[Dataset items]
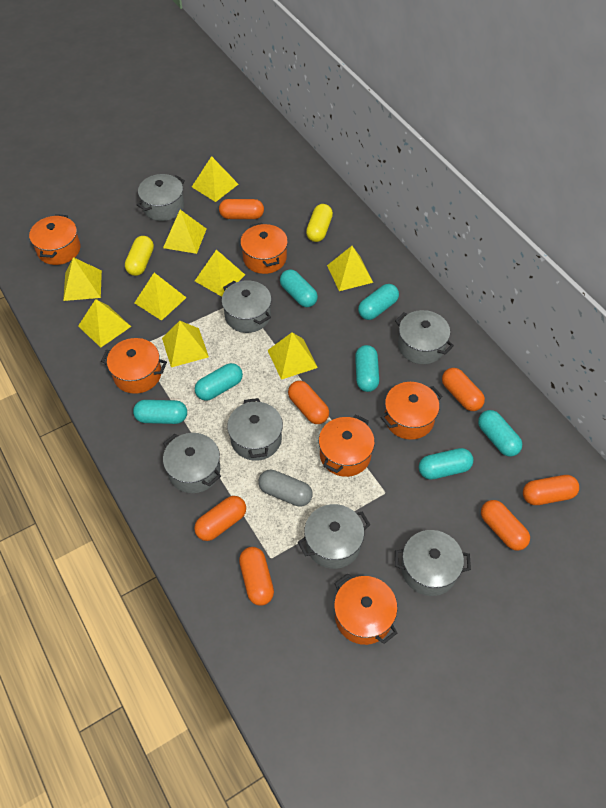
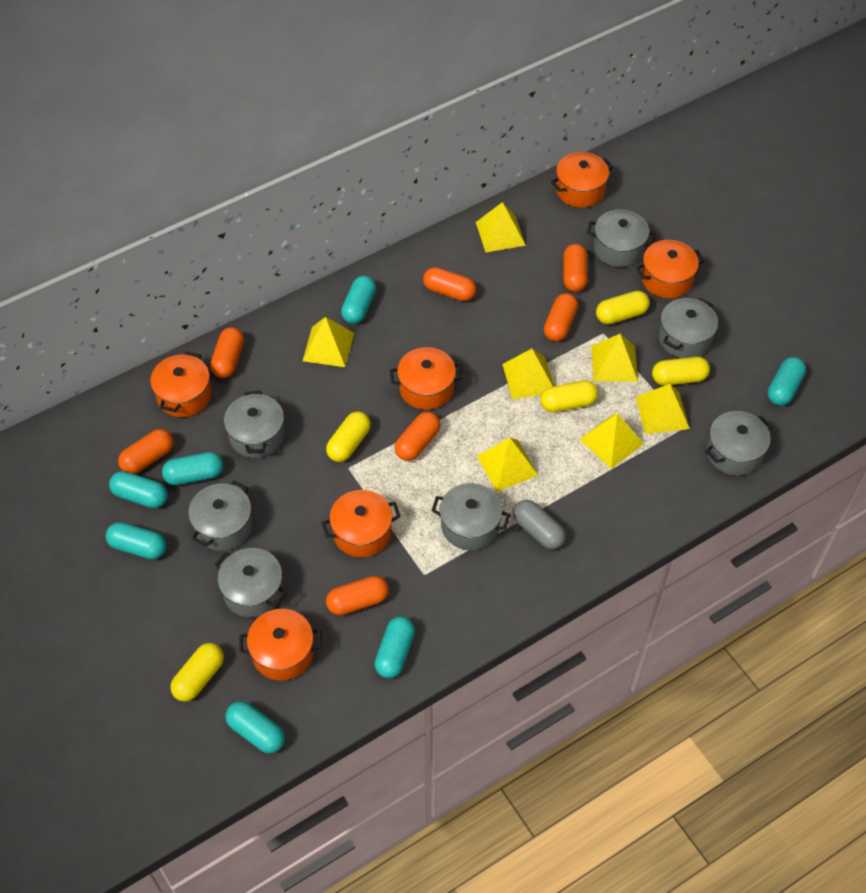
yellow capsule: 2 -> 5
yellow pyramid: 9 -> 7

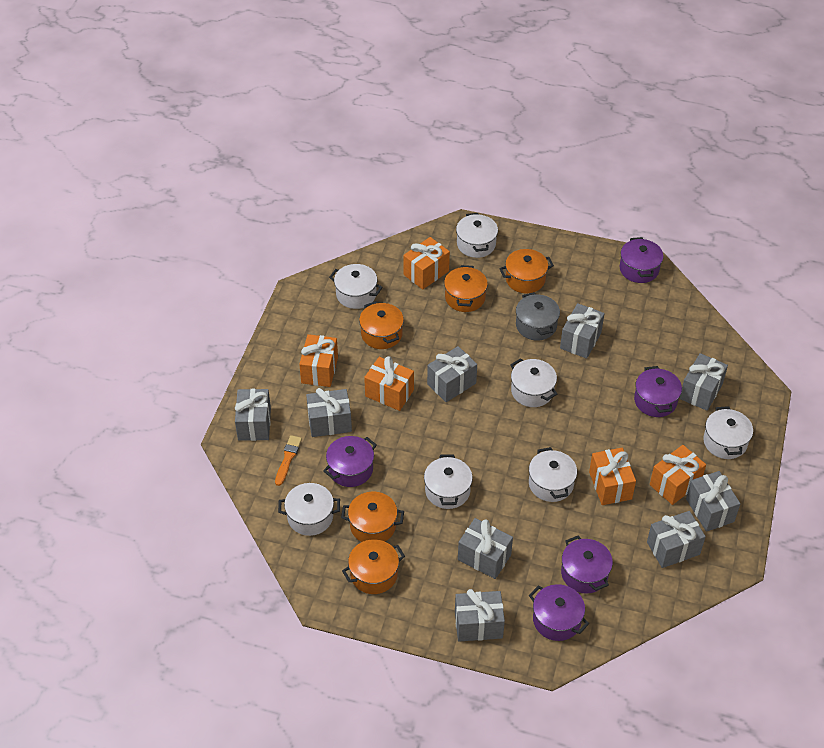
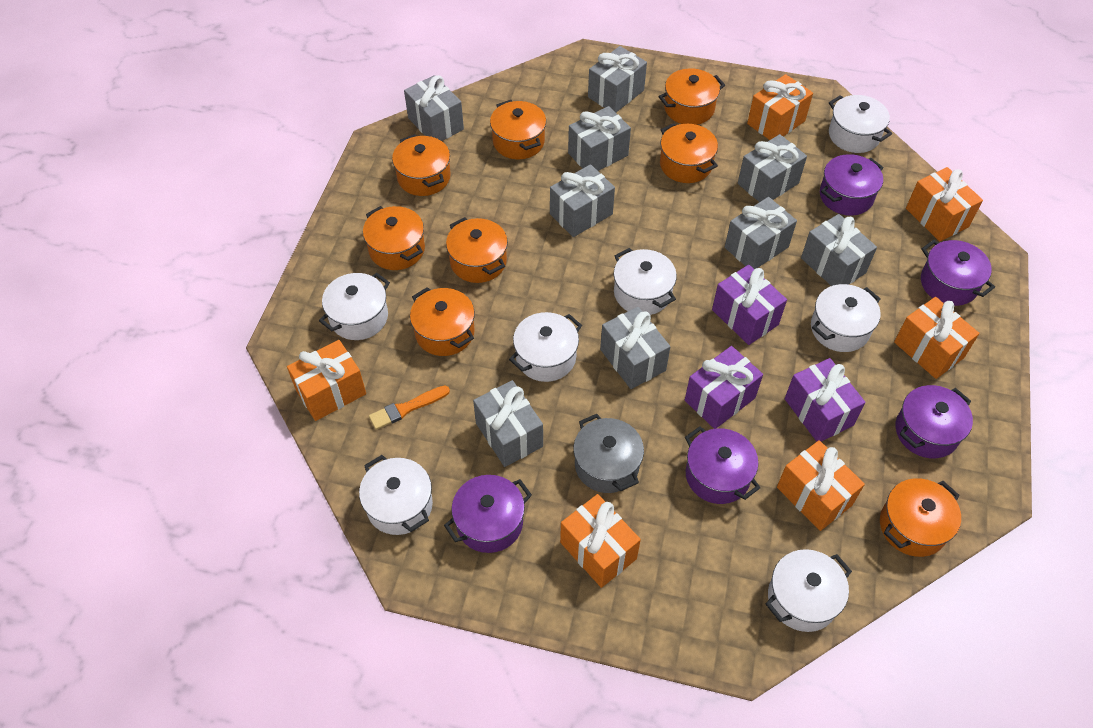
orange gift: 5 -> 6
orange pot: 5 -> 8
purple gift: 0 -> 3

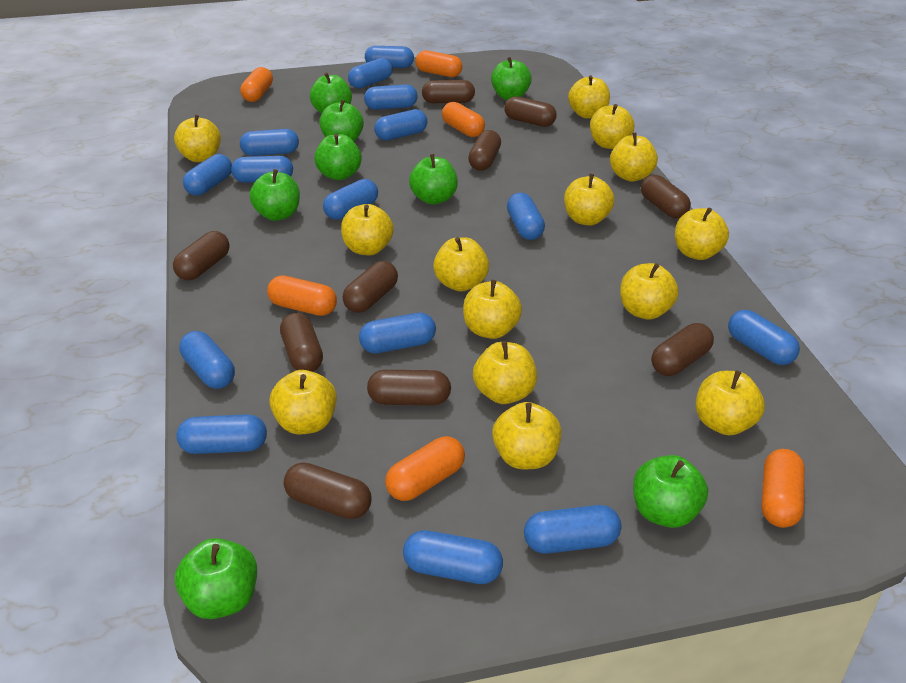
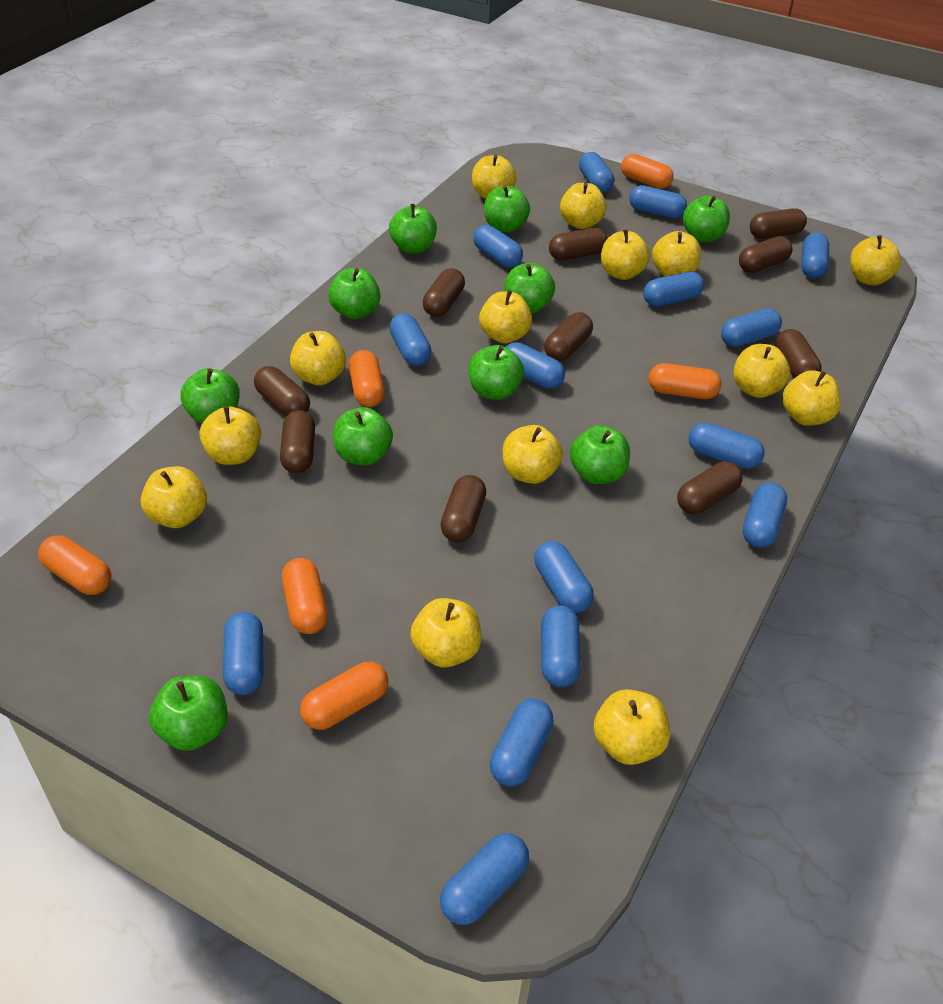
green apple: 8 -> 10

▸ TASK INSTRUCTIONS
Leave out the pictures and copy exactly the lines from the one with "orange gift: 5 -> 6" through the last line of the records above.

▸ ANSWER SPACE
orange gift: 5 -> 6
orange pot: 5 -> 8
purple gift: 0 -> 3

green apple: 8 -> 10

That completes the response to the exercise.